WHAT IS NEEDED
Below are records; extract exactly the lines from the one with "blue traffic cone: 7 -> 4" through the final line, including both, but drop the pictures.

SUPPLIED DATA
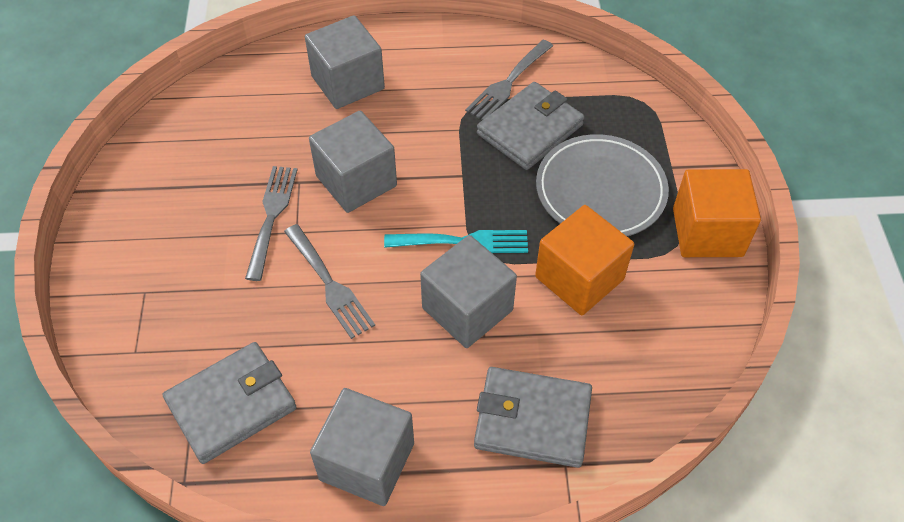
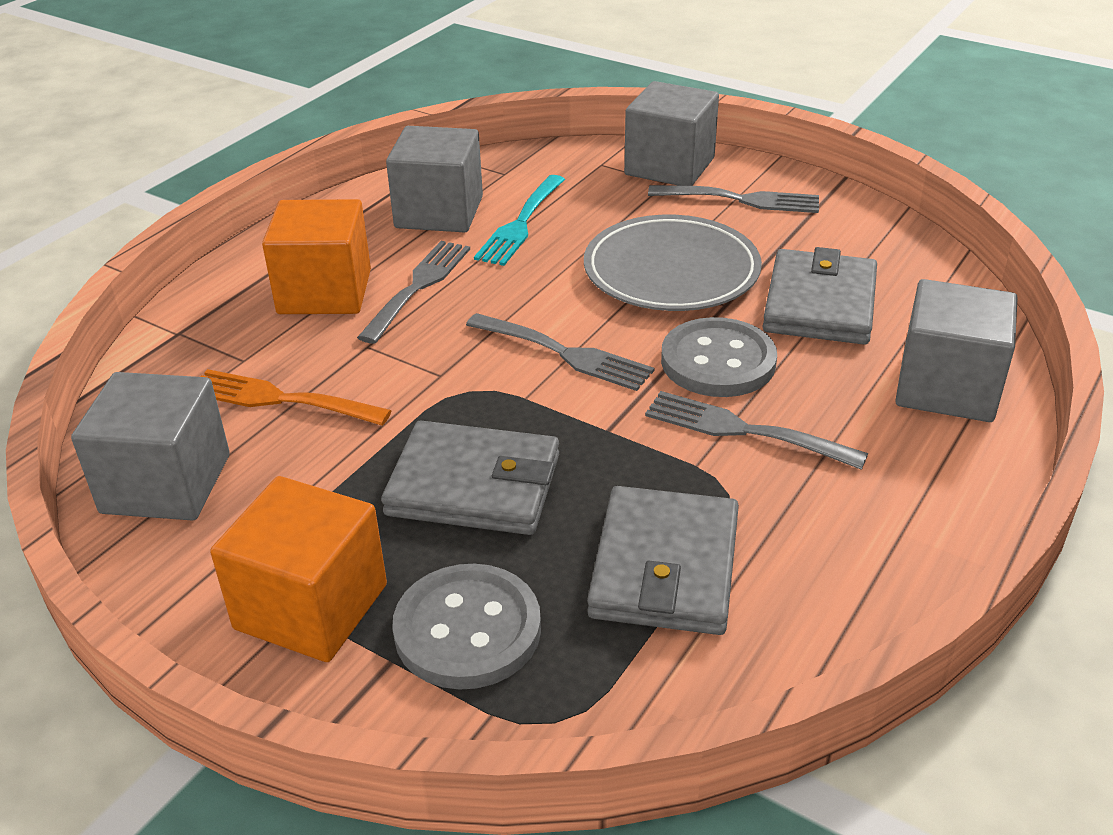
grey button: 0 -> 2
grey fork: 3 -> 4
orange fork: 0 -> 1

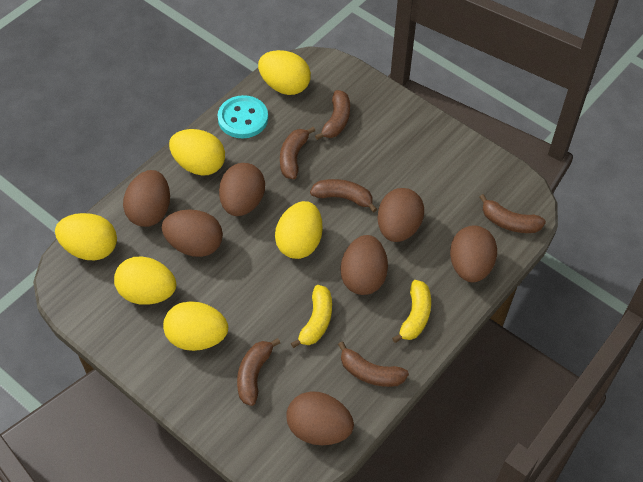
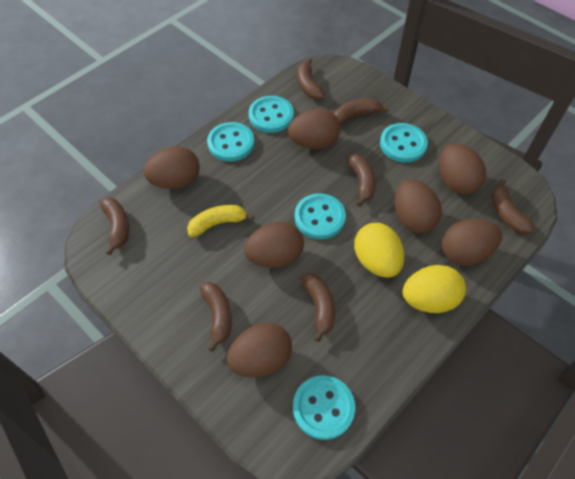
brown banana: 6 -> 7
turquoise button: 1 -> 5
yellow banana: 2 -> 1
yellow egg: 6 -> 2

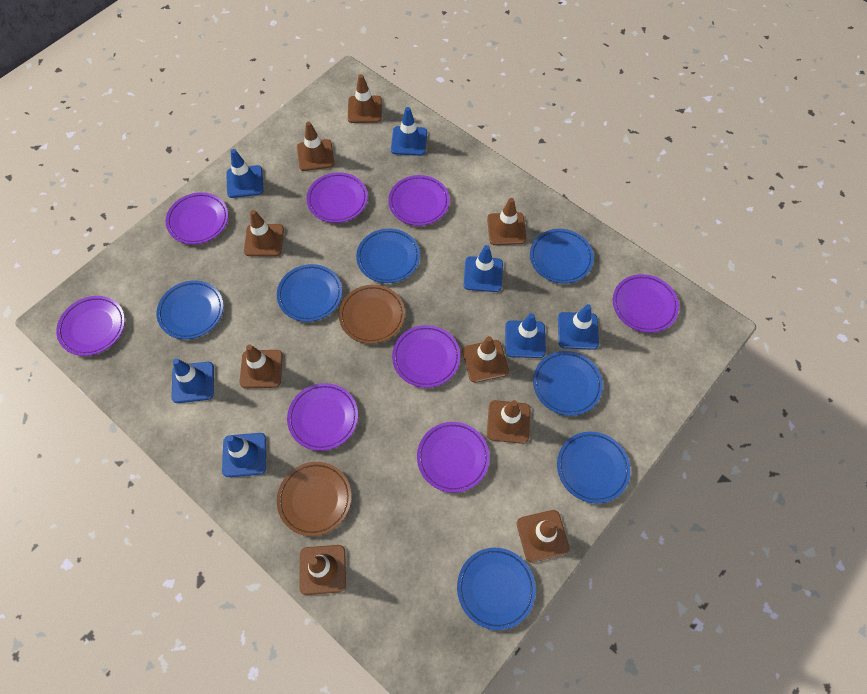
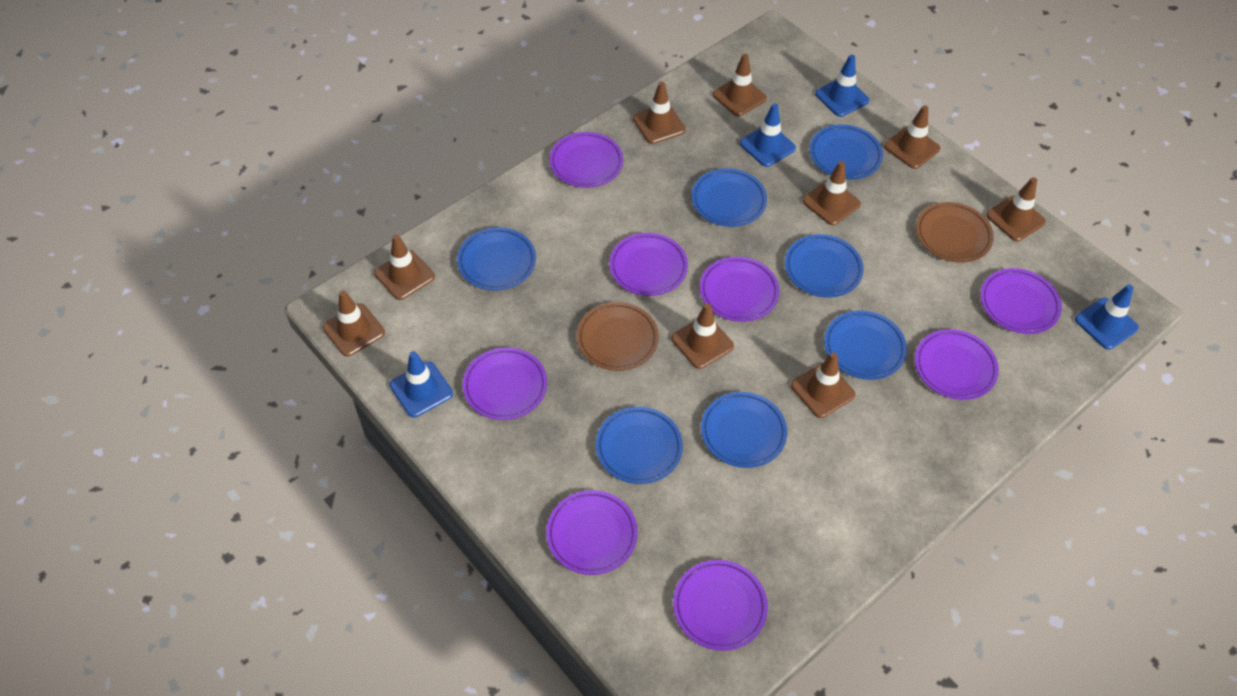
blue traffic cone: 7 -> 4

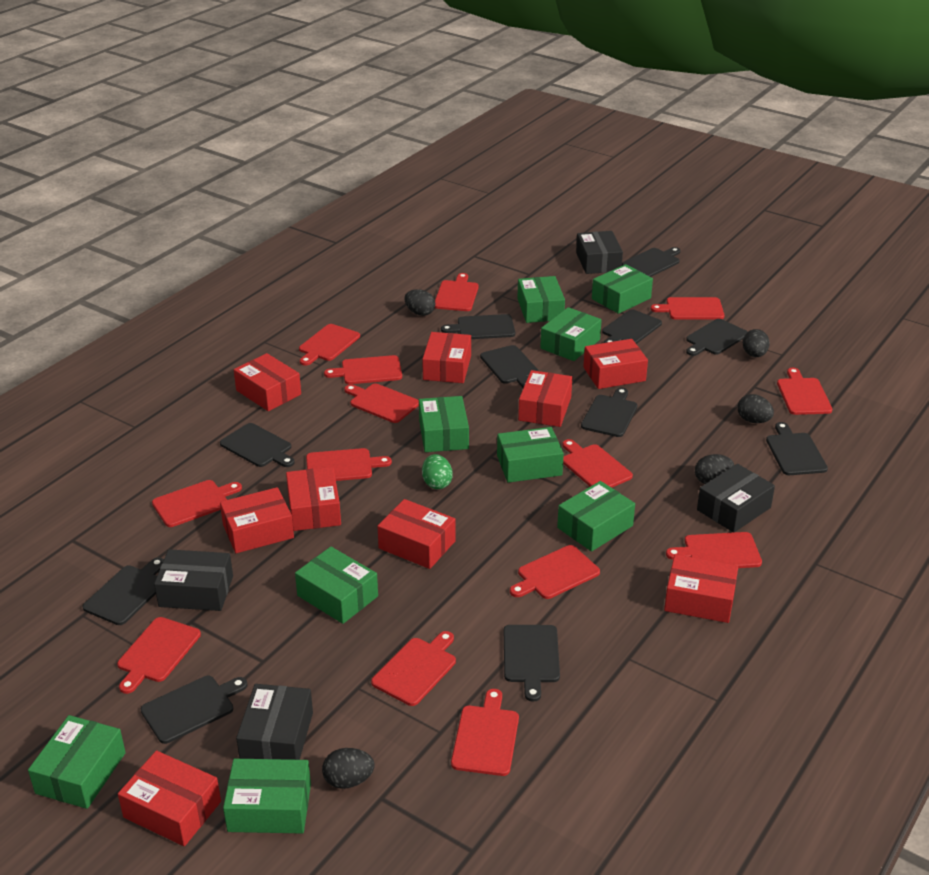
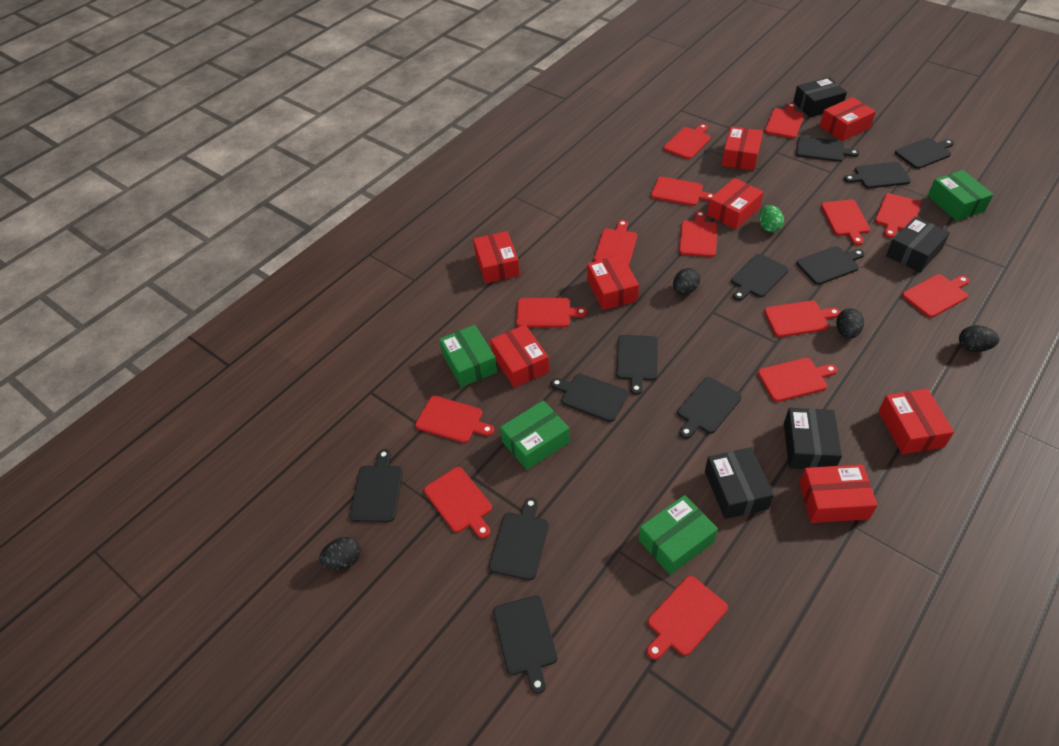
black egg: 5 -> 4
green box: 9 -> 4
red box: 9 -> 8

TASK OUTPUT
blue traffic cone: 7 -> 4

black egg: 5 -> 4
green box: 9 -> 4
red box: 9 -> 8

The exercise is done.